=== Begin Enclosure ===

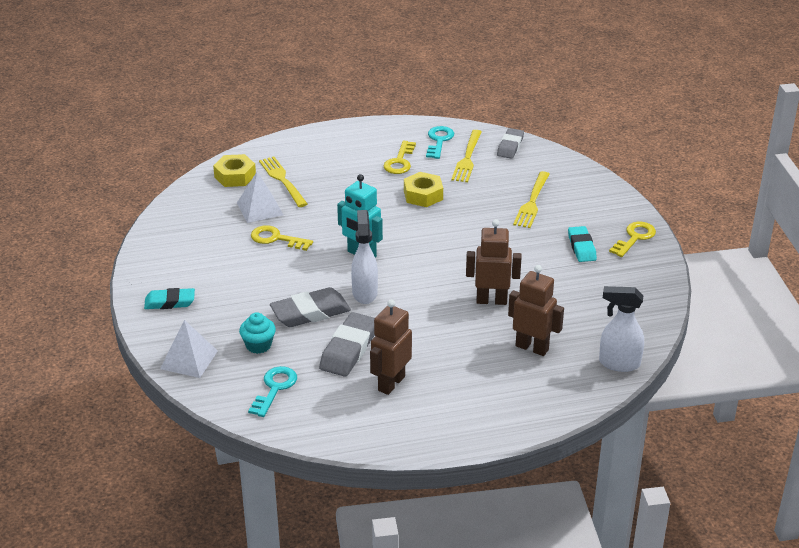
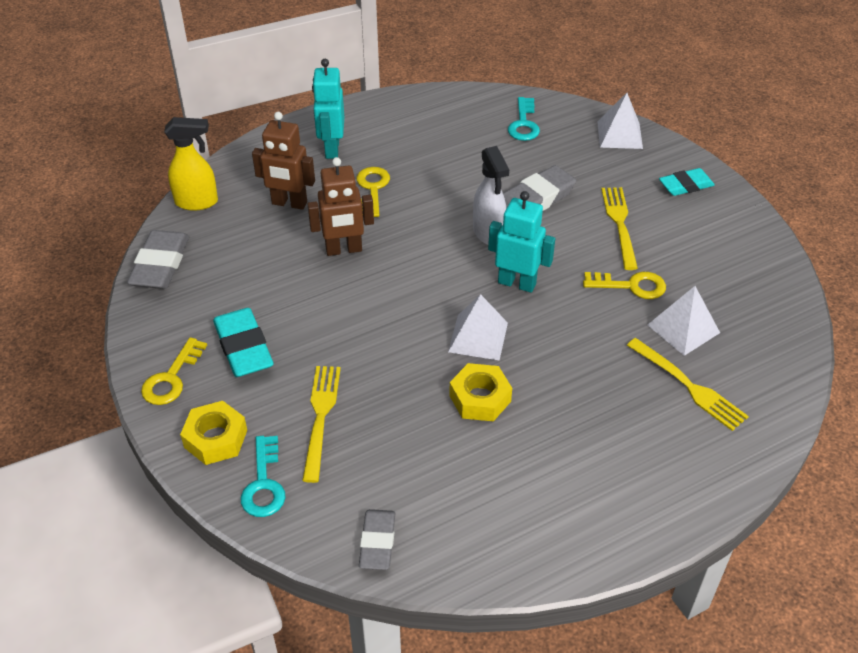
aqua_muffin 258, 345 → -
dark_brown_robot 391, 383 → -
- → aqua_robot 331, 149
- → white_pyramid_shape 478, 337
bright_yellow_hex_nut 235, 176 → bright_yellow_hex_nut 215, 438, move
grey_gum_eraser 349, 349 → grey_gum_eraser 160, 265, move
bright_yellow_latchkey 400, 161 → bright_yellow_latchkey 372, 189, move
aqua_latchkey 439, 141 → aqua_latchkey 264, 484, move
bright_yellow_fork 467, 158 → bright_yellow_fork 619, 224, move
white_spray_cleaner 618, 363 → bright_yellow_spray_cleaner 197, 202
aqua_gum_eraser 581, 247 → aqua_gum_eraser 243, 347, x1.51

=== End Enclosure ===
=== Begin Enclosure ===

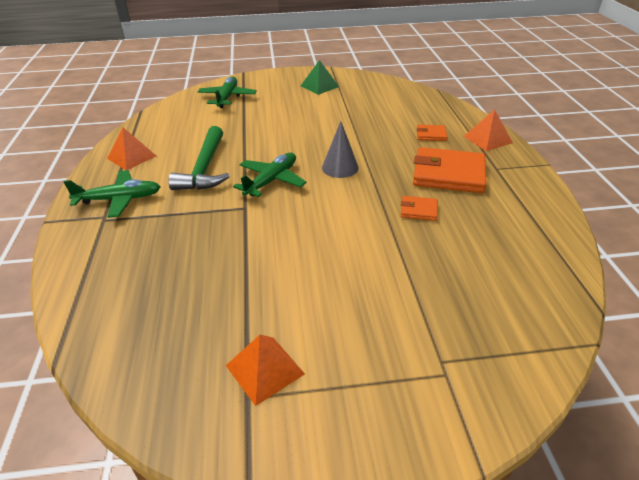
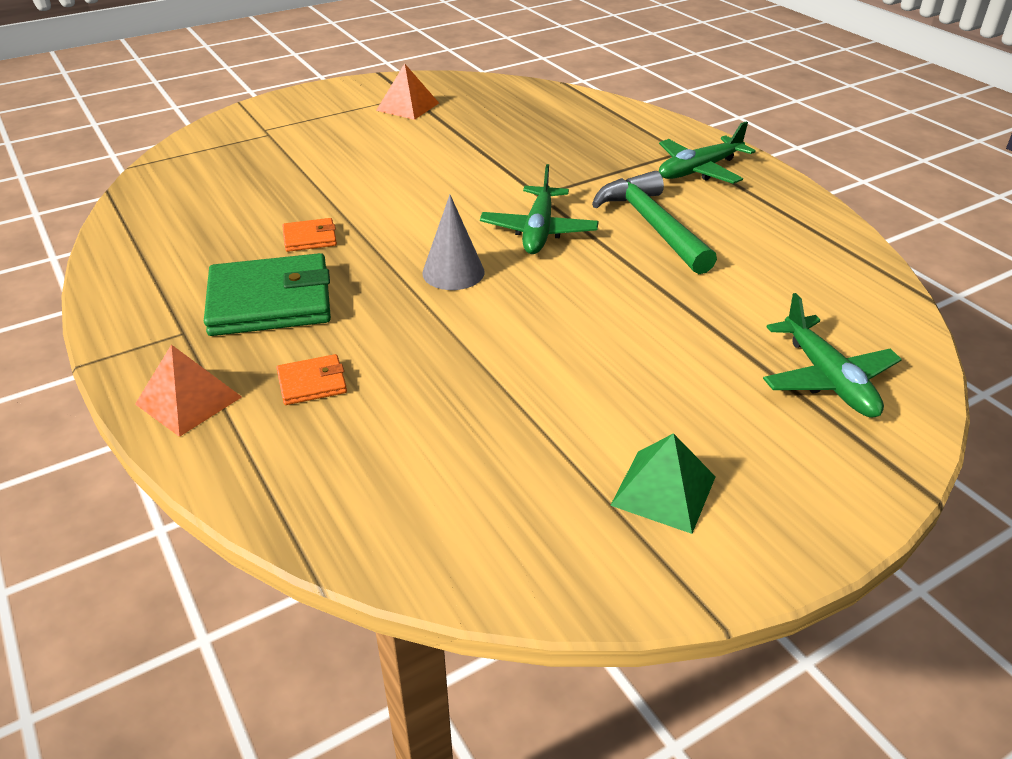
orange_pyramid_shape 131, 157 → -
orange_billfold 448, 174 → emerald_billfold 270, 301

=== End Enclosure ===
=== Begin Enclosure ===

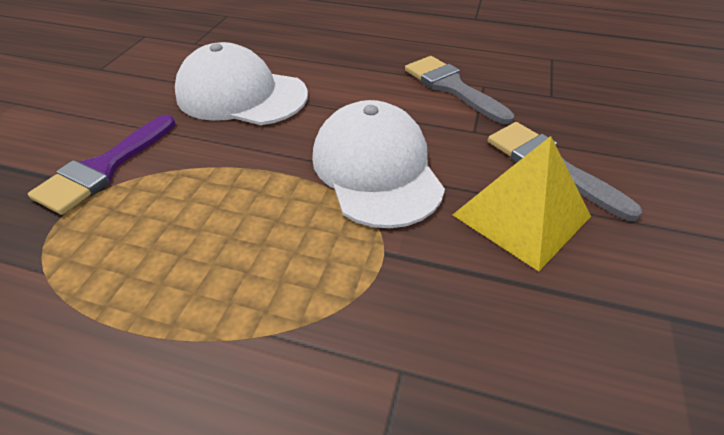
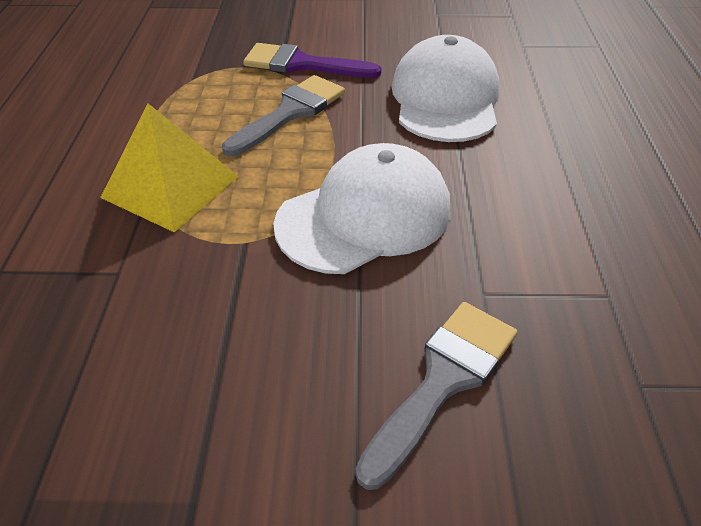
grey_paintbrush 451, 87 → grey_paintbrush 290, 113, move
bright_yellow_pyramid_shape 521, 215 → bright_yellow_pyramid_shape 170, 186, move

=== End Enclosure ===

Try it
Beginning with the line above that contains "bright_yellow_fork 467, 158", copy each line exactly up to and including the line that contains "aqua_gum_eraser 581, 247", and go no further.

Expected answer
bright_yellow_fork 467, 158 → bright_yellow_fork 619, 224, move
white_spray_cleaner 618, 363 → bright_yellow_spray_cleaner 197, 202
aqua_gum_eraser 581, 247 → aqua_gum_eraser 243, 347, x1.51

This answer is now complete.